**INSTRUCTIONS TO FOLLOW:** Lines from the listing that hold the string "degrees" are what you should return.

**INPUT FOR THIS TASK:**
Content starts
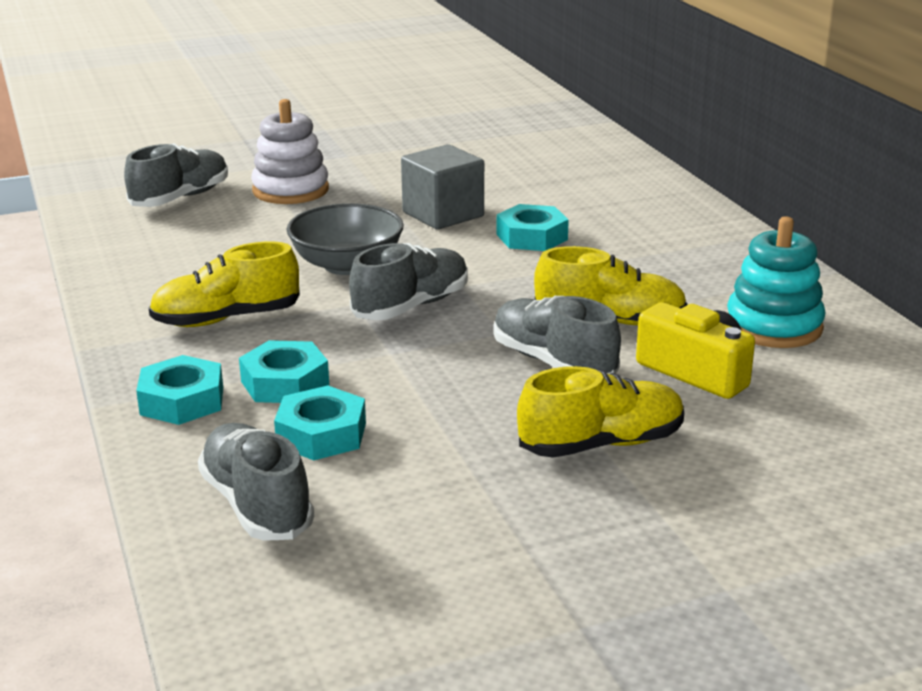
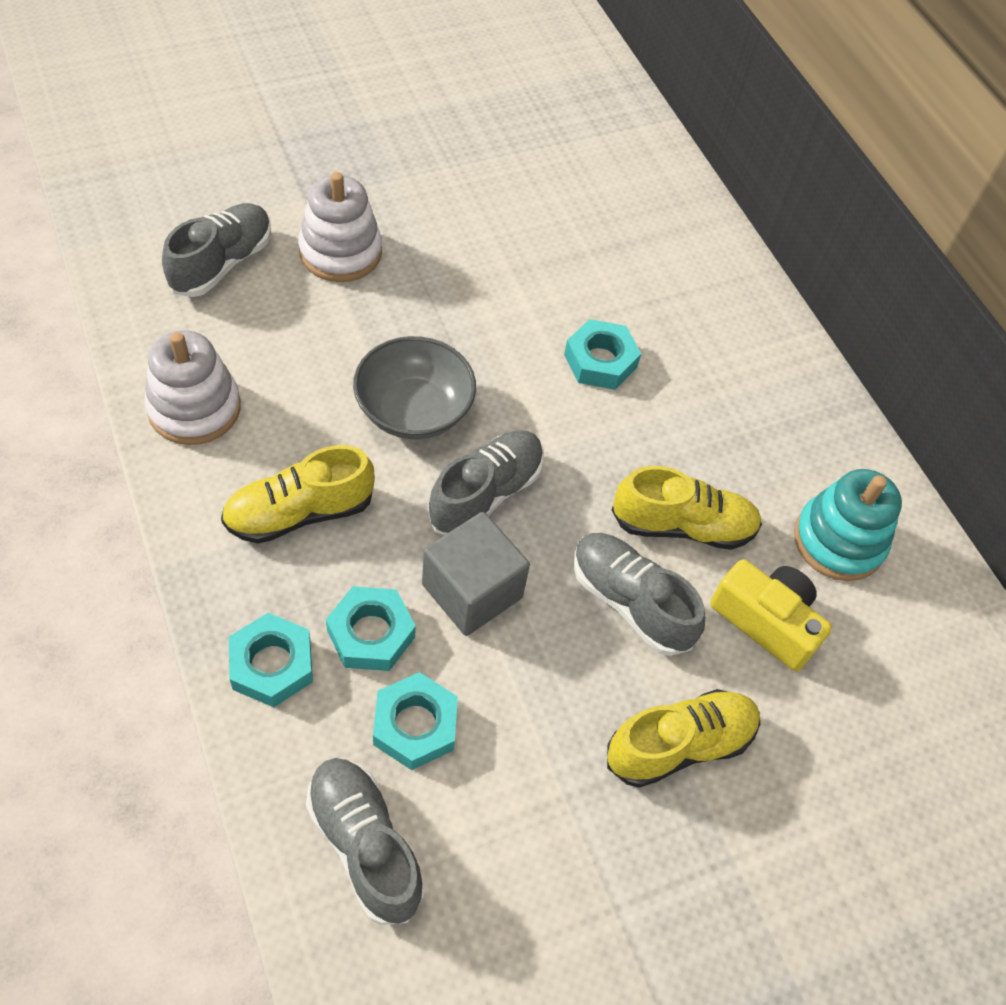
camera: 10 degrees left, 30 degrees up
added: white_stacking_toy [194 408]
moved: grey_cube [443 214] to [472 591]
Content ends
Content starts
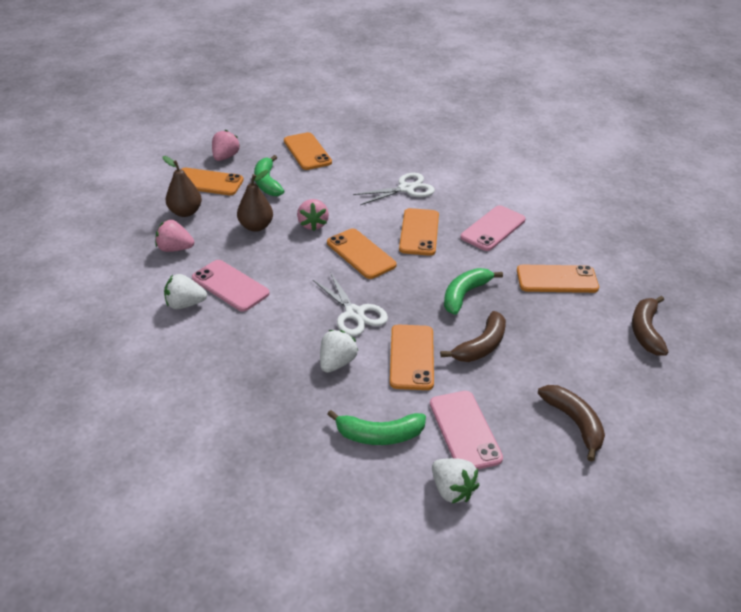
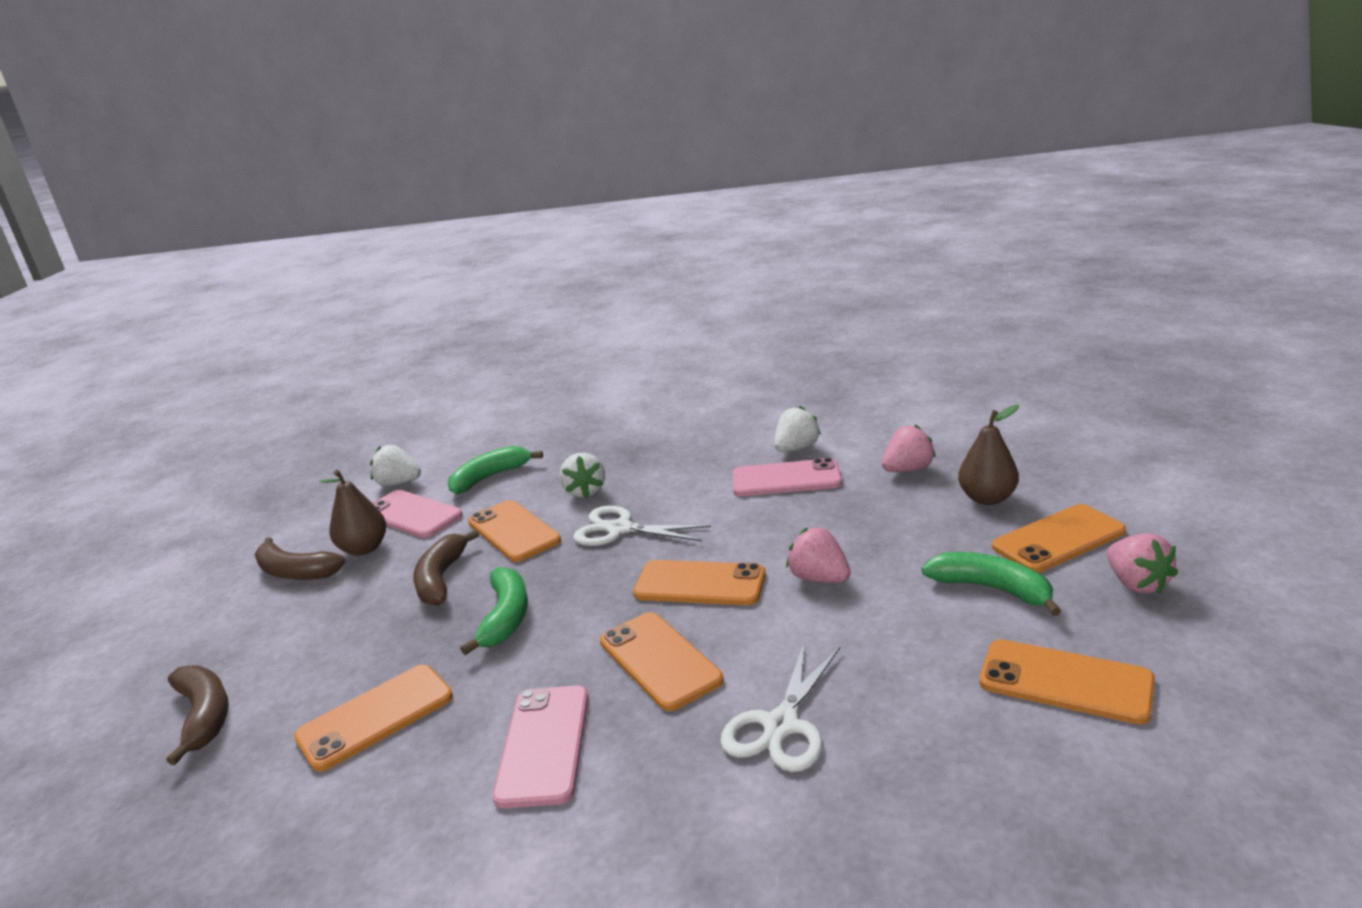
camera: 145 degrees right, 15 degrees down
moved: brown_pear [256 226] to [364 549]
Content ends
Content starts
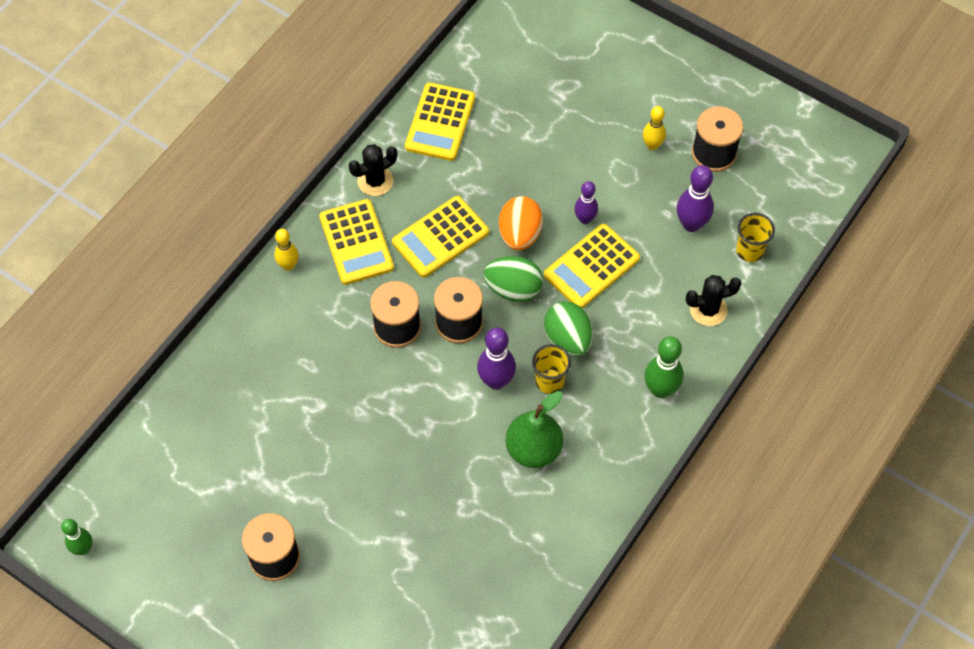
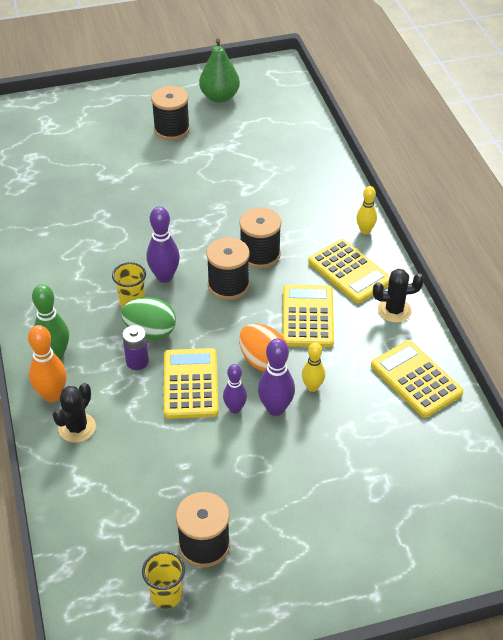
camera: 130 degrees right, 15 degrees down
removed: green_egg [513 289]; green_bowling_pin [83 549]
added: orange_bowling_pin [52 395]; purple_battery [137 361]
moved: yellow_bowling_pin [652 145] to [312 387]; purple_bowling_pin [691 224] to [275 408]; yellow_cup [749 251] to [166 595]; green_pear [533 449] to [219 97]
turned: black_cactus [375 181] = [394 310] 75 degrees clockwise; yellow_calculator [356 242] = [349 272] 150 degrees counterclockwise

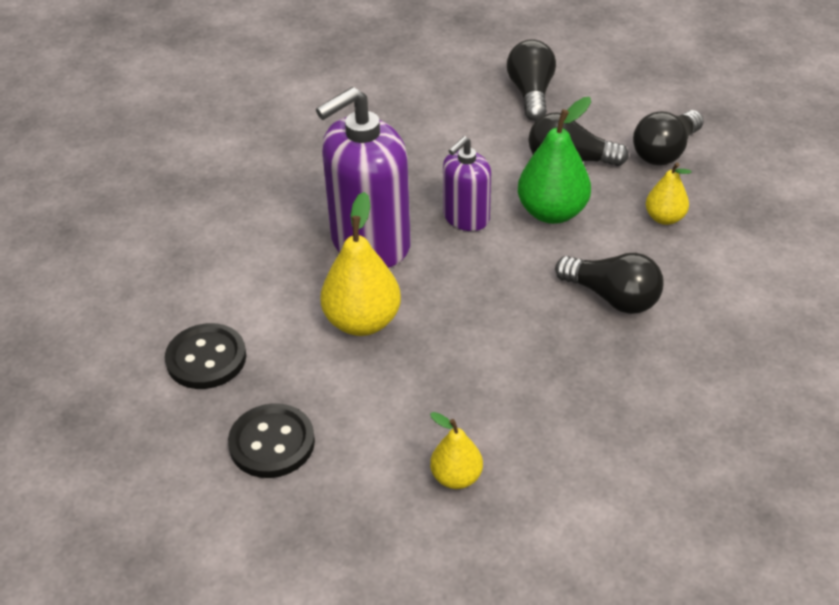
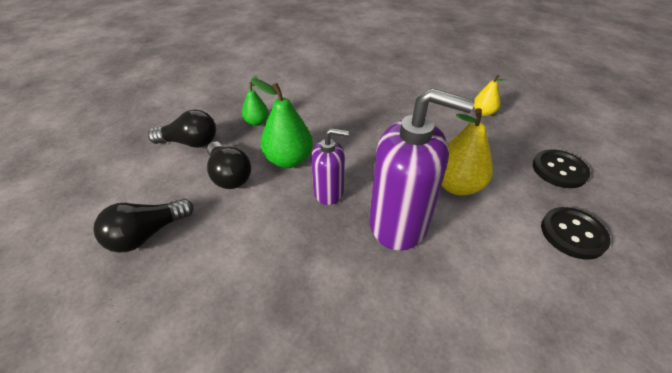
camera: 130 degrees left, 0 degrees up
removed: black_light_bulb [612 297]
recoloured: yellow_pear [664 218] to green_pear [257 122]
Content ends
**EXPECTED OUTPUT:**
camera: 10 degrees left, 30 degrees up
camera: 145 degrees right, 15 degrees down
camera: 130 degrees right, 15 degrees down
turned: black_cactus [375 181] = [394 310] 75 degrees clockwise; yellow_calculator [356 242] = [349 272] 150 degrees counterclockwise
camera: 130 degrees left, 0 degrees up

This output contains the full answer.